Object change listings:

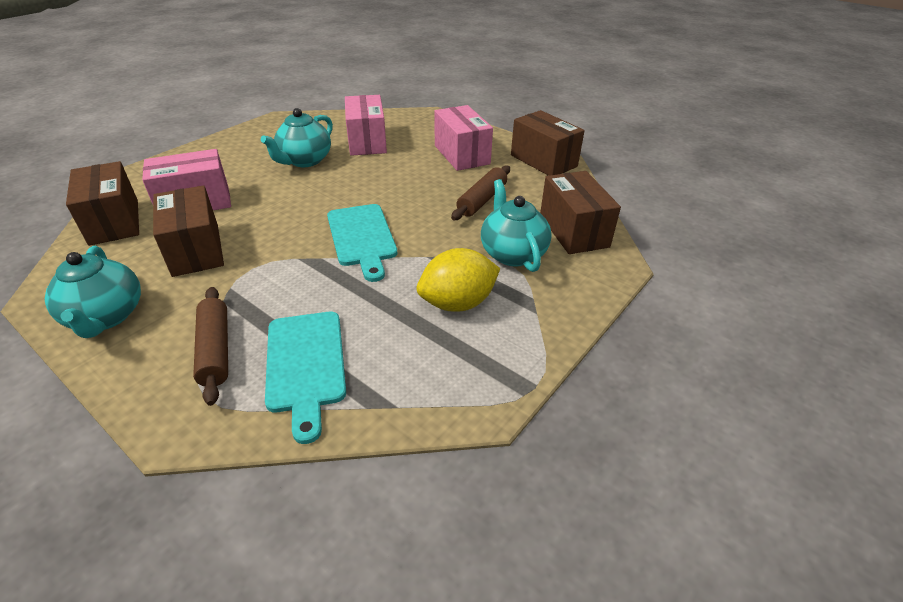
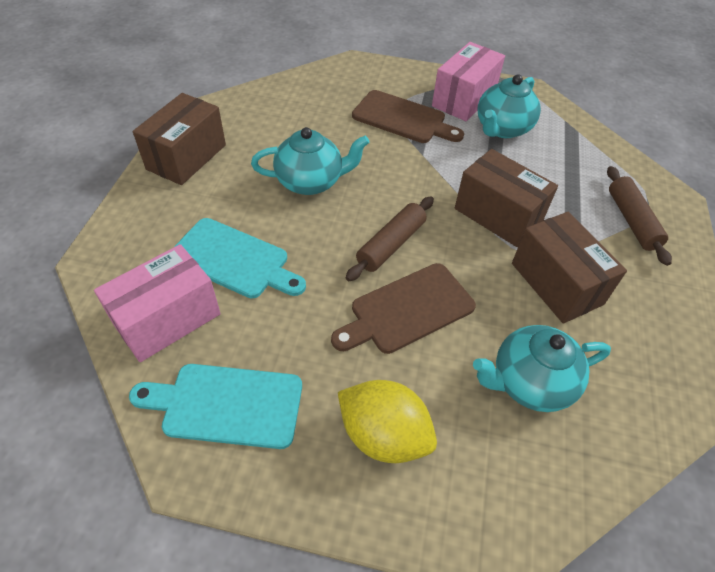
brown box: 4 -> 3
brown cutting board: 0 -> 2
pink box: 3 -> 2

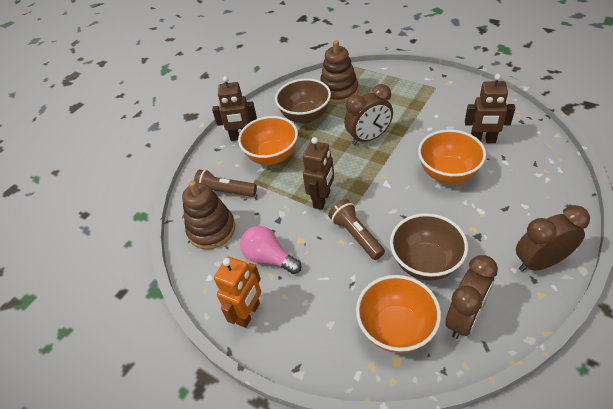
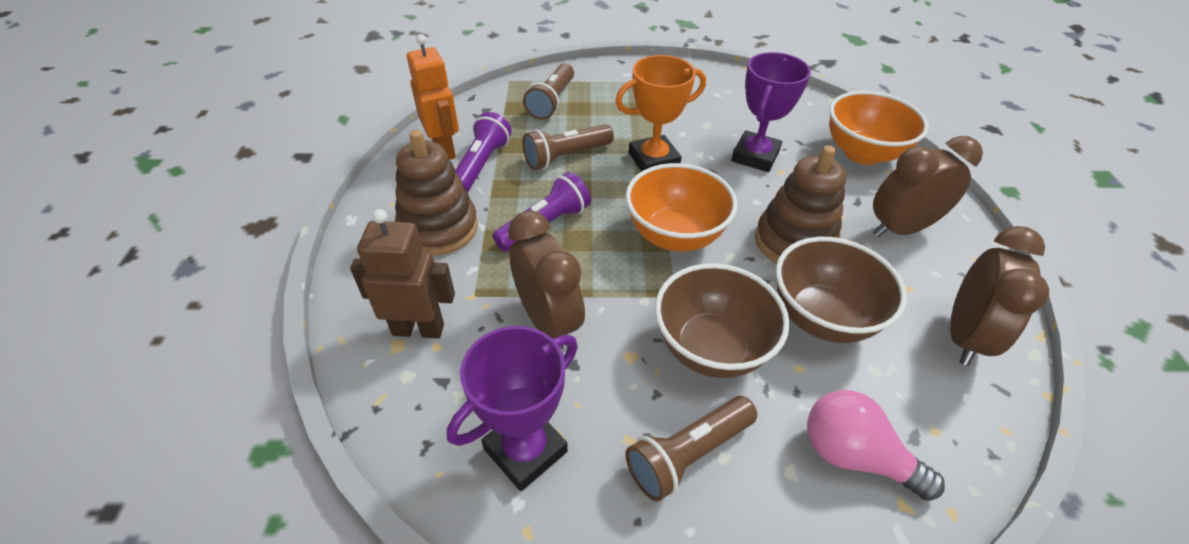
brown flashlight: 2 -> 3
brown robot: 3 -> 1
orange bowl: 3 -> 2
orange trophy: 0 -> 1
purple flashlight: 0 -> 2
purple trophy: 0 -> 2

▶ Directions for this task
Nothing but a number belongs in the answer: the tally of lines in the data holding "brown".

▶ Solution to this exercise
4